* _Work required_
Work through the entries below and show every line in which "none" is found.

* _Available data_
[Start of section]

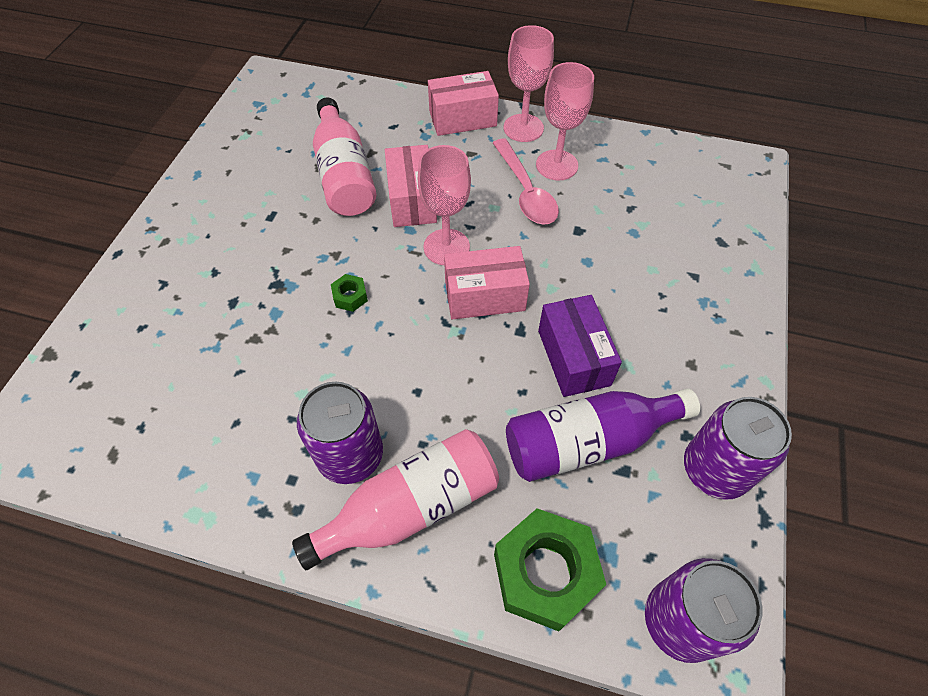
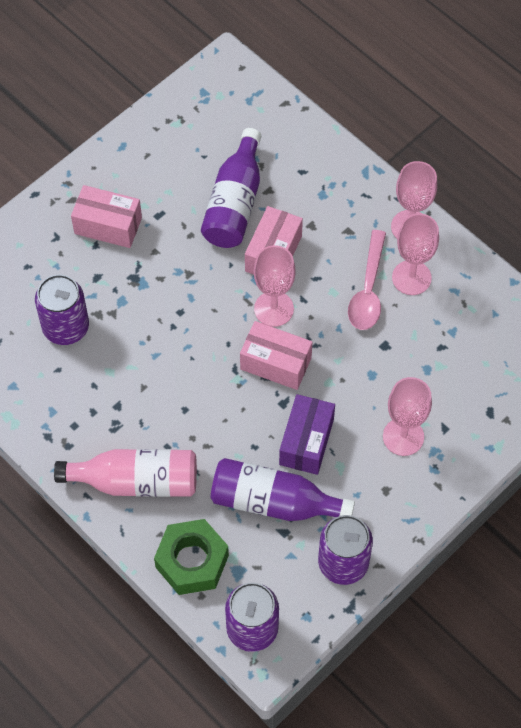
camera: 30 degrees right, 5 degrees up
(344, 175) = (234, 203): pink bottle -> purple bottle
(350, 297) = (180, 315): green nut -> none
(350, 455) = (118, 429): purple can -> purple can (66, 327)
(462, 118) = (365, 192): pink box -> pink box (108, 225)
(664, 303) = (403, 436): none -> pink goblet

[End of section]
[Start of section]

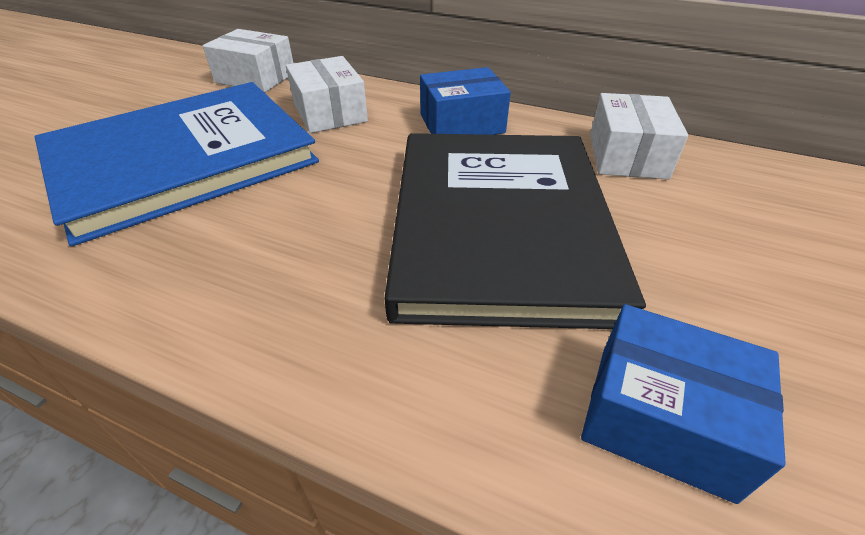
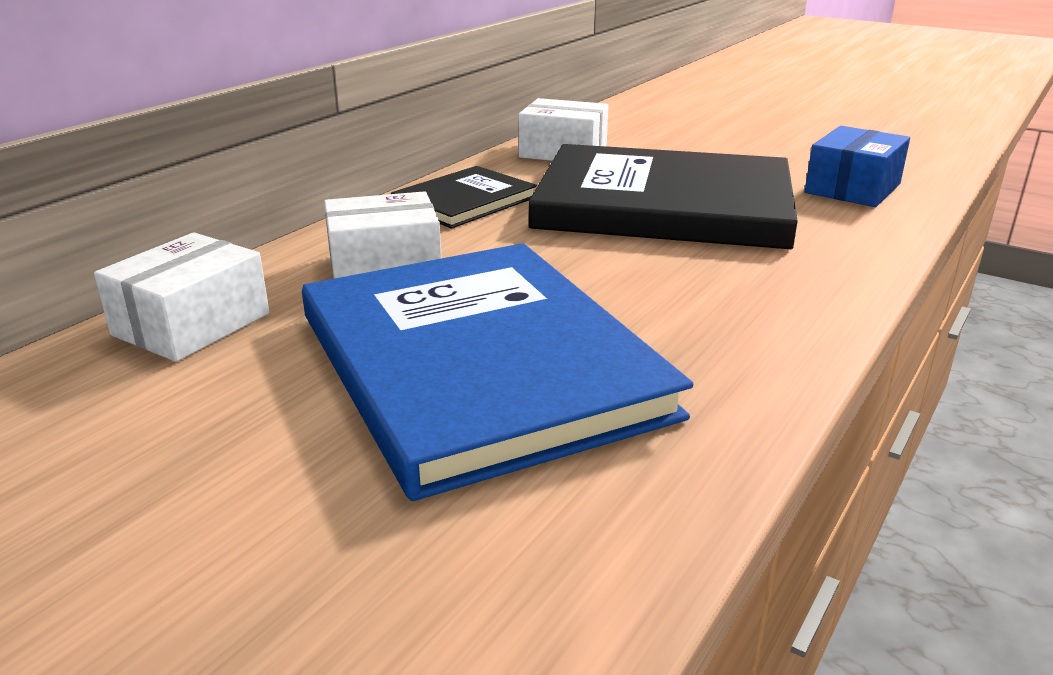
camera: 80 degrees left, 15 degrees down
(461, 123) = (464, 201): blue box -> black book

[End of section]
[Start of section]

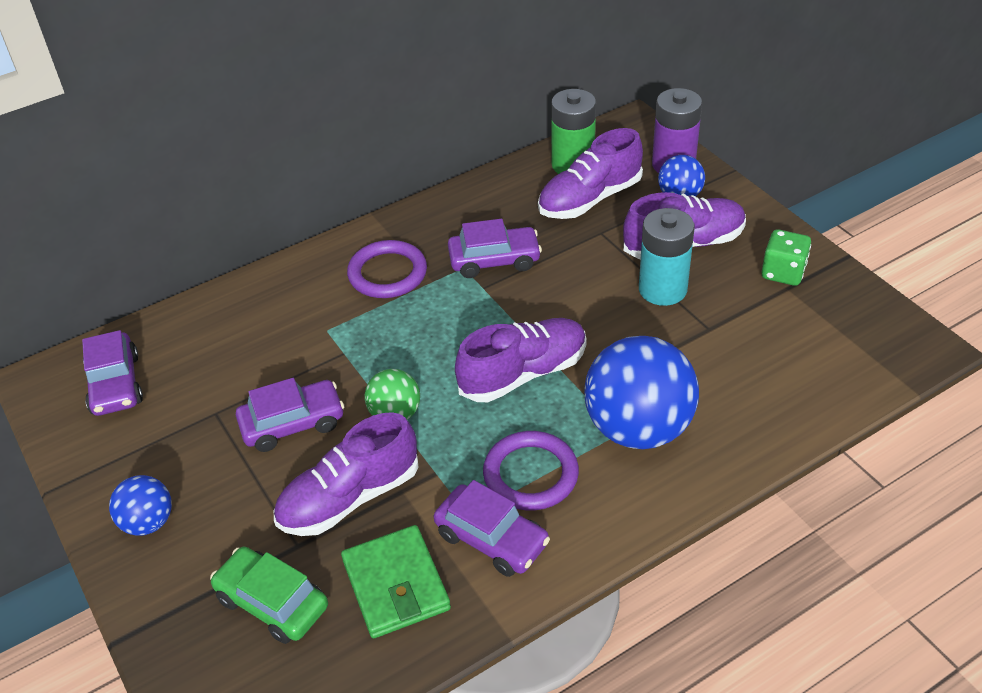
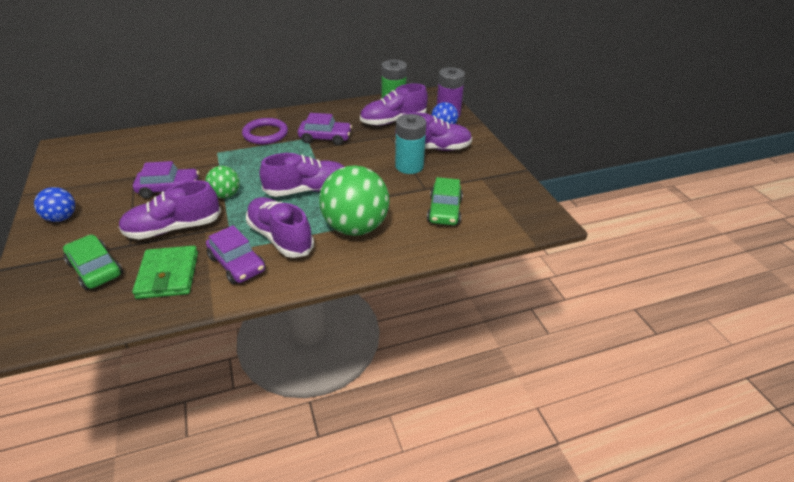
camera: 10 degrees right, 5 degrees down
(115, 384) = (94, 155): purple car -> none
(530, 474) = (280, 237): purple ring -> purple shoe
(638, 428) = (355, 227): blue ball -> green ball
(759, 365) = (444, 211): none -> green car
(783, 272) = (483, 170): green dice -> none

[End of section]

* _Response area_
(350, 297) = (180, 315): green nut -> none
(664, 303) = (403, 436): none -> pink goblet
(115, 384) = (94, 155): purple car -> none
(759, 365) = (444, 211): none -> green car
(783, 272) = (483, 170): green dice -> none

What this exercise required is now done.